◆ **What this task involves**:
In the data, find the word "resized" and copy out every line that has it.

◆ **Stored data**:

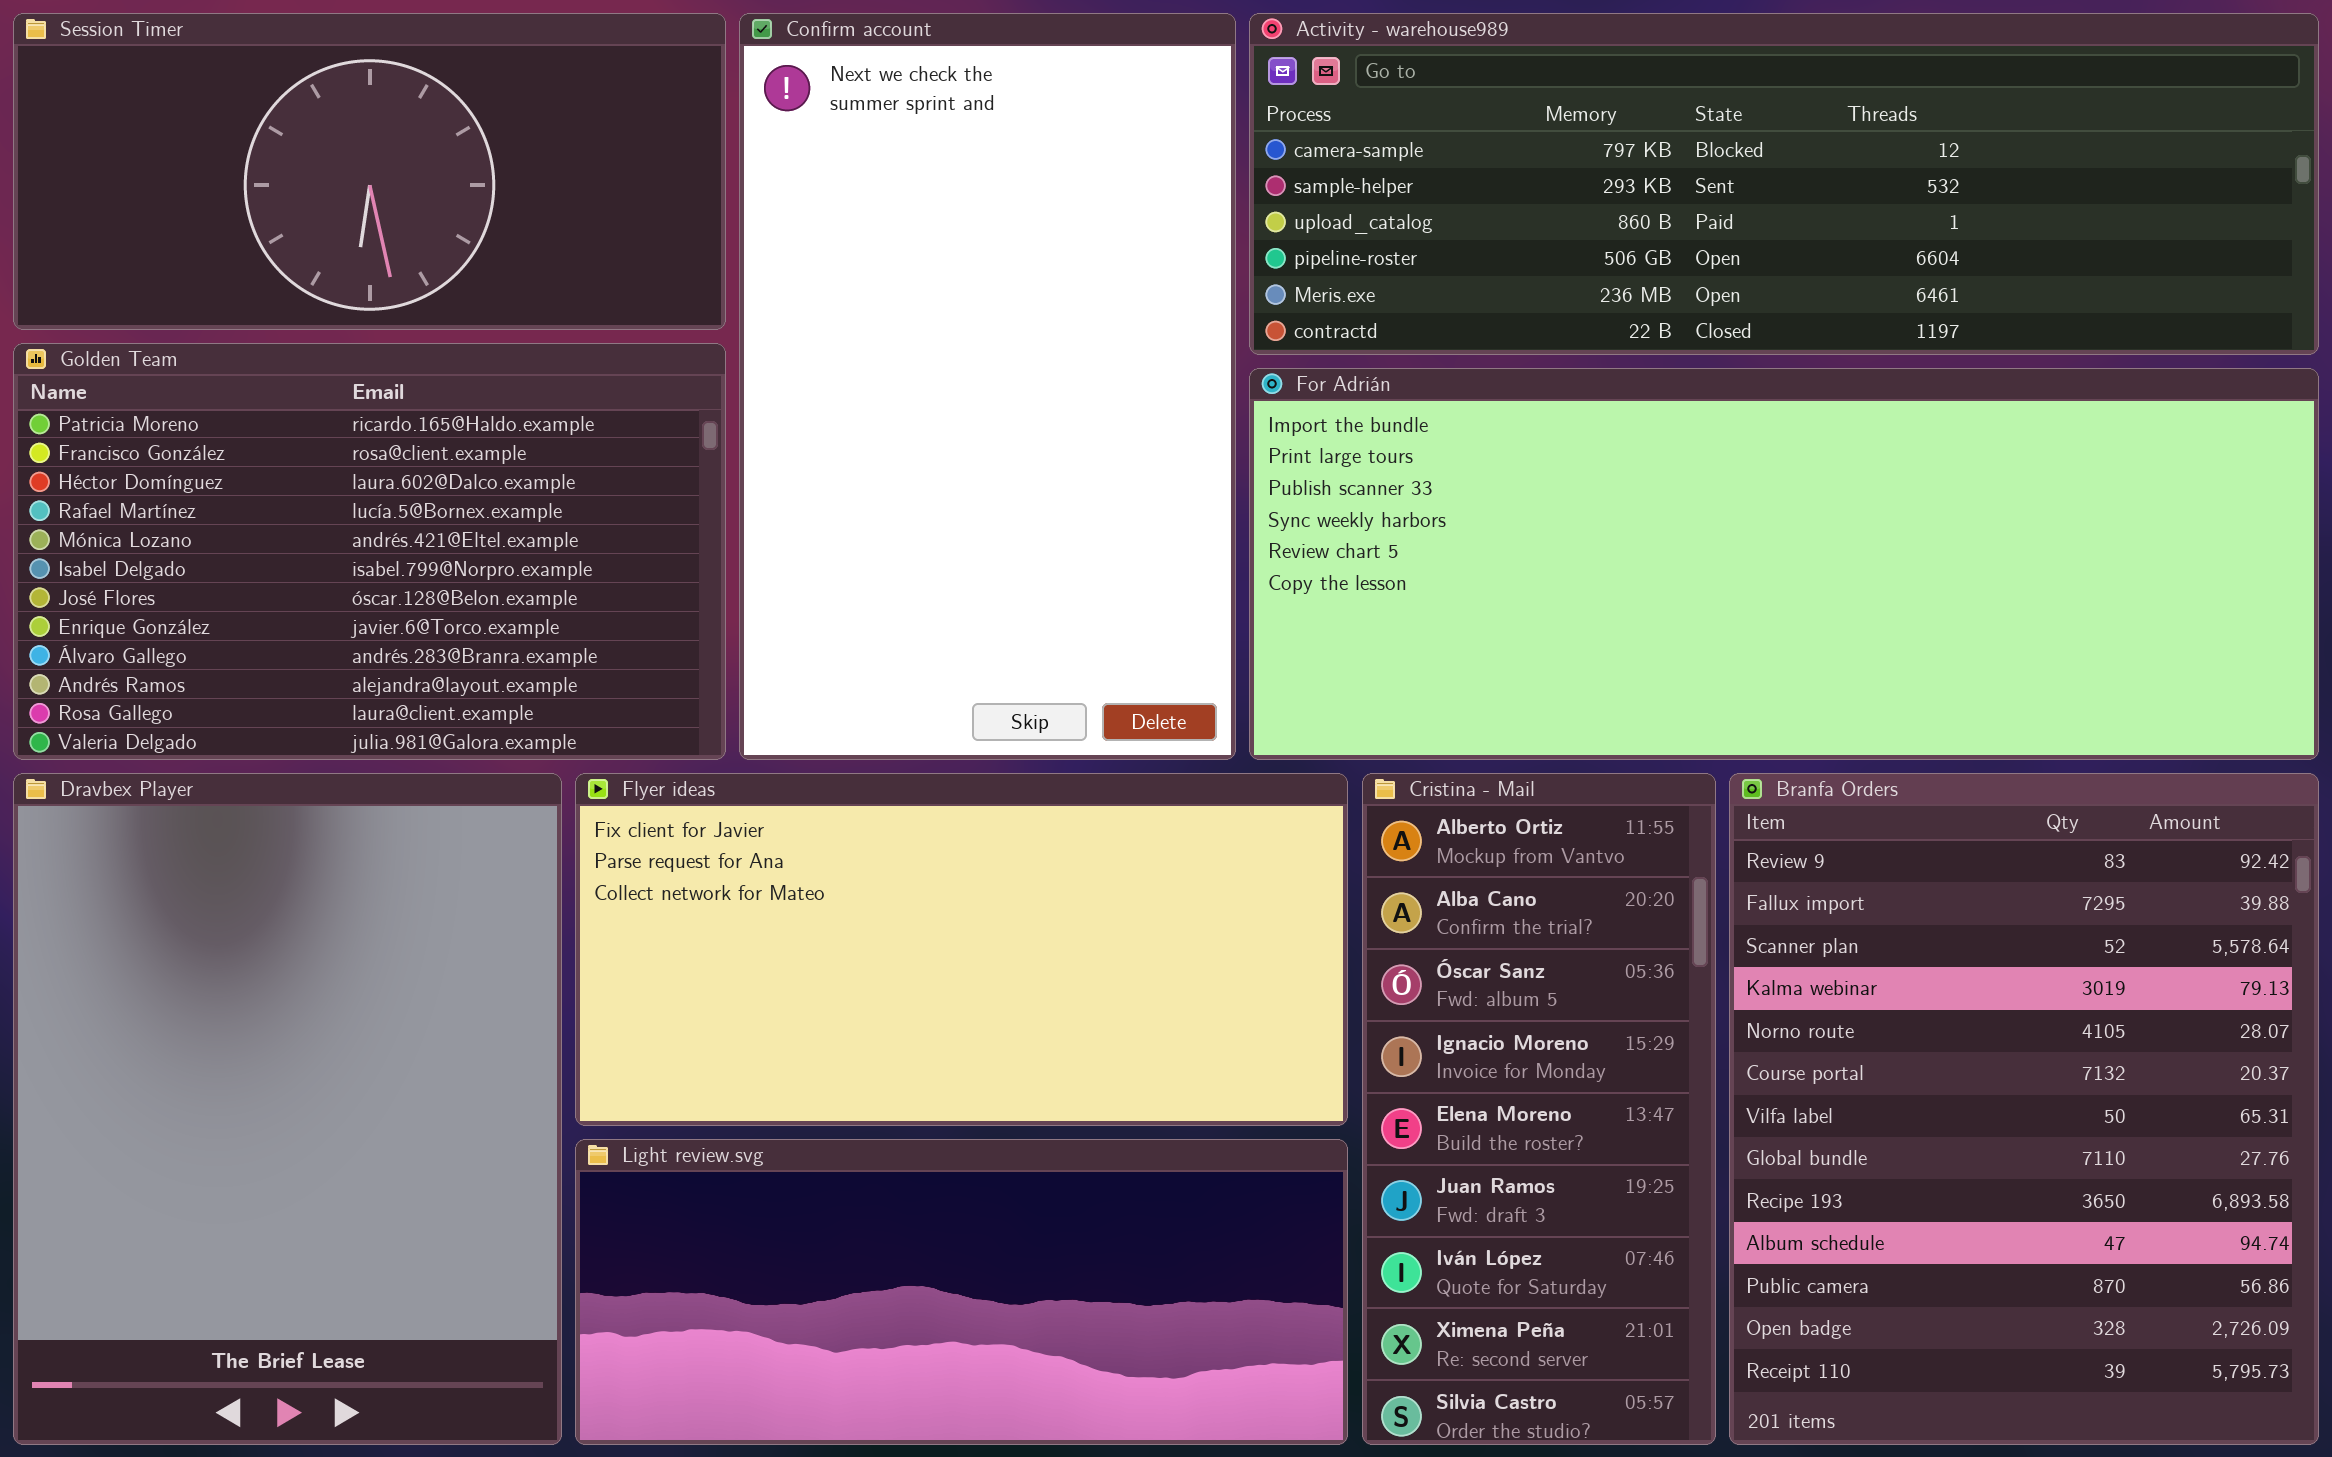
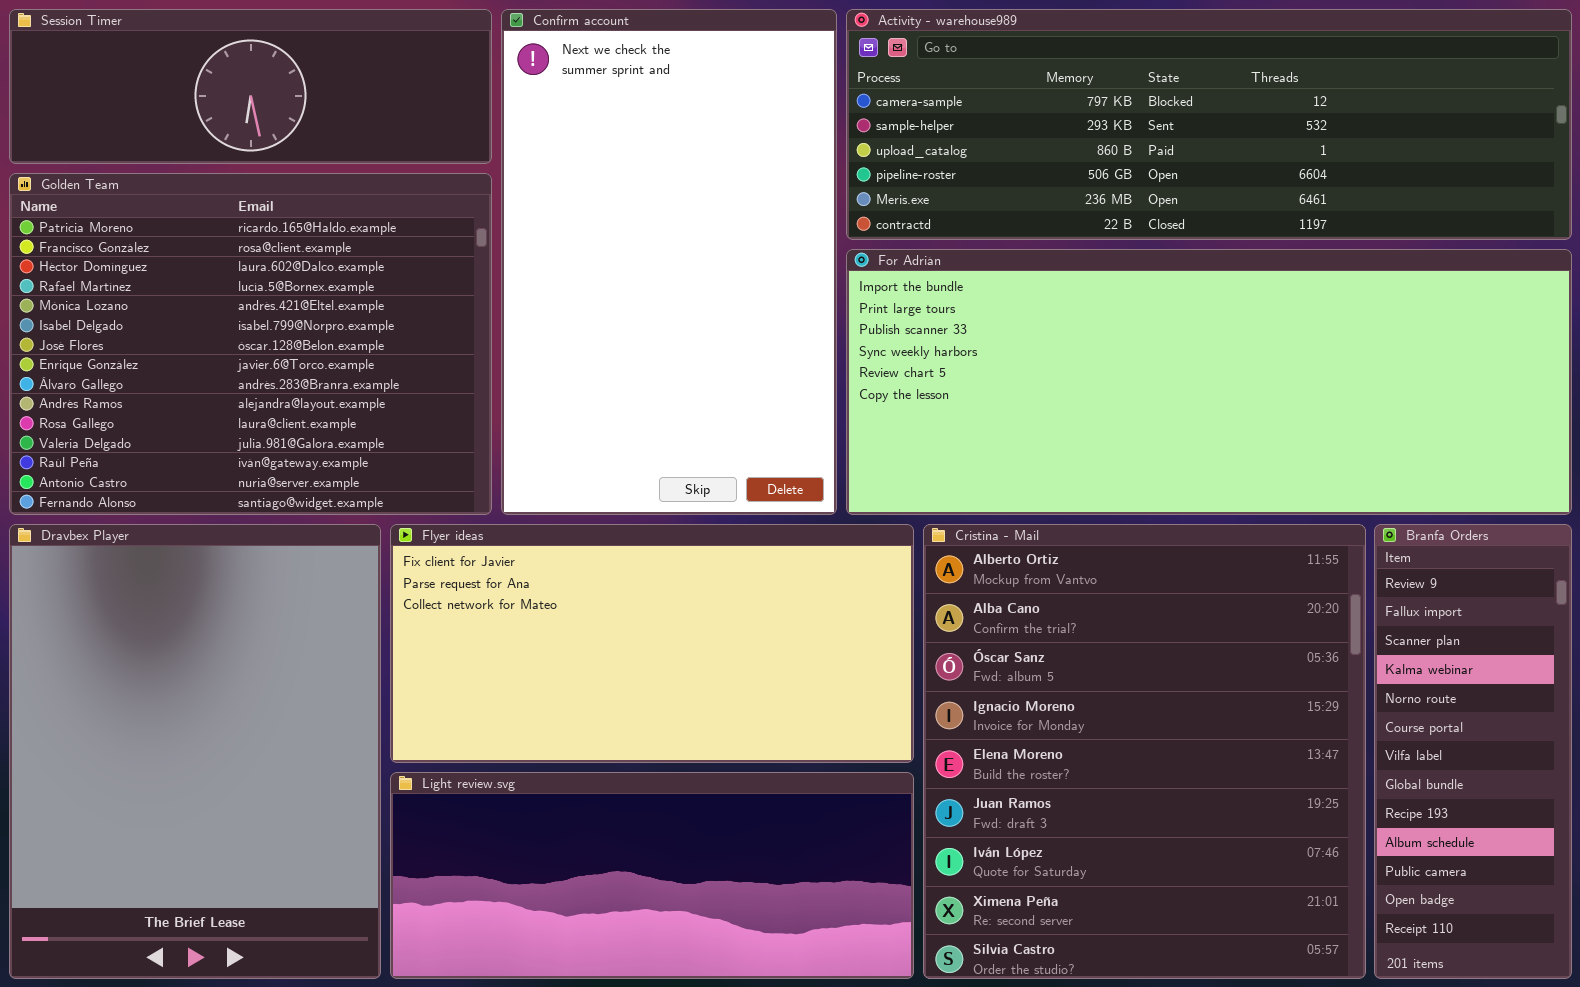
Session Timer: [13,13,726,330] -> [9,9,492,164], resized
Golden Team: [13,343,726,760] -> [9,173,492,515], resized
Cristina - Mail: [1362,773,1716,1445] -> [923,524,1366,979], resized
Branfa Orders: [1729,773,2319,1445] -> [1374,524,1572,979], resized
...
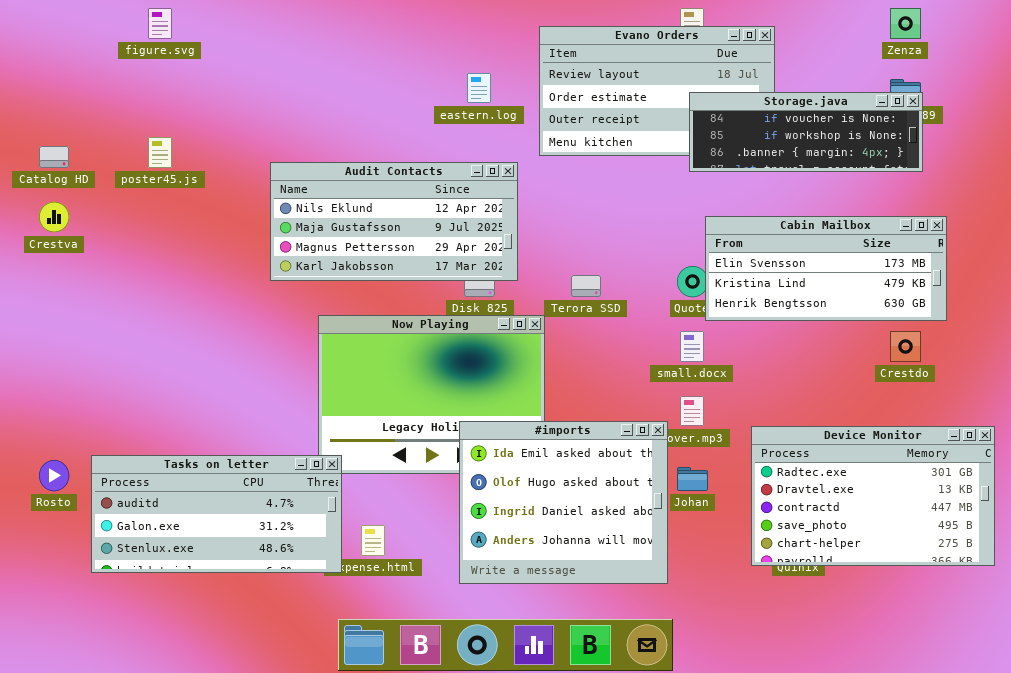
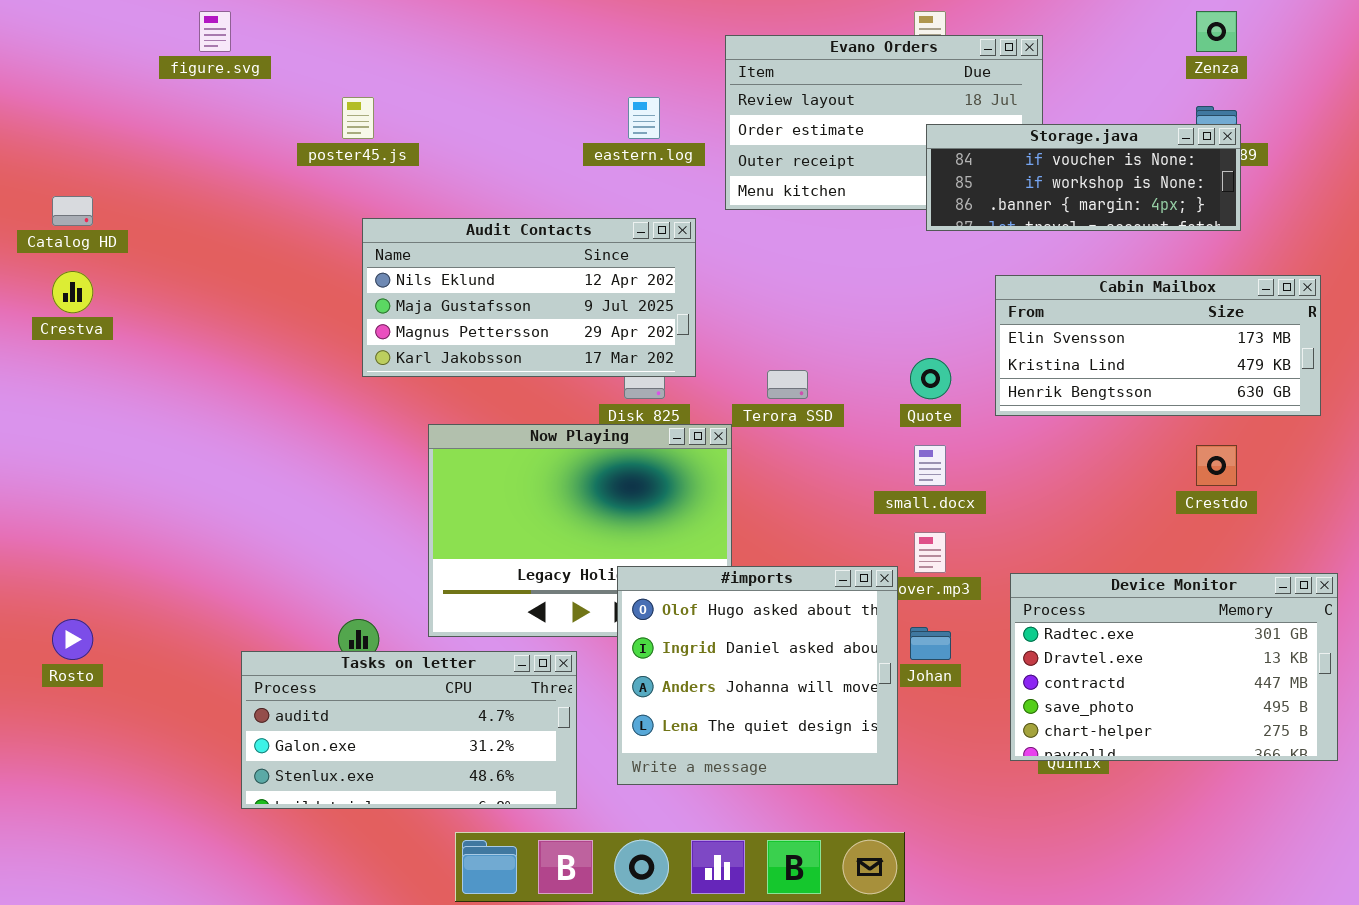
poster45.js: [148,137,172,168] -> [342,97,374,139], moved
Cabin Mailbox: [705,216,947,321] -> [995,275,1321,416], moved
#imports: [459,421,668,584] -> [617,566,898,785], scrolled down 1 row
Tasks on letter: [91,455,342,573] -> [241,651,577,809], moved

◆ **Answer to this task**:
Session Timer: [13,13,726,330] -> [9,9,492,164], resized
Golden Team: [13,343,726,760] -> [9,173,492,515], resized
Cristina - Mail: [1362,773,1716,1445] -> [923,524,1366,979], resized
Branfa Orders: [1729,773,2319,1445] -> [1374,524,1572,979], resized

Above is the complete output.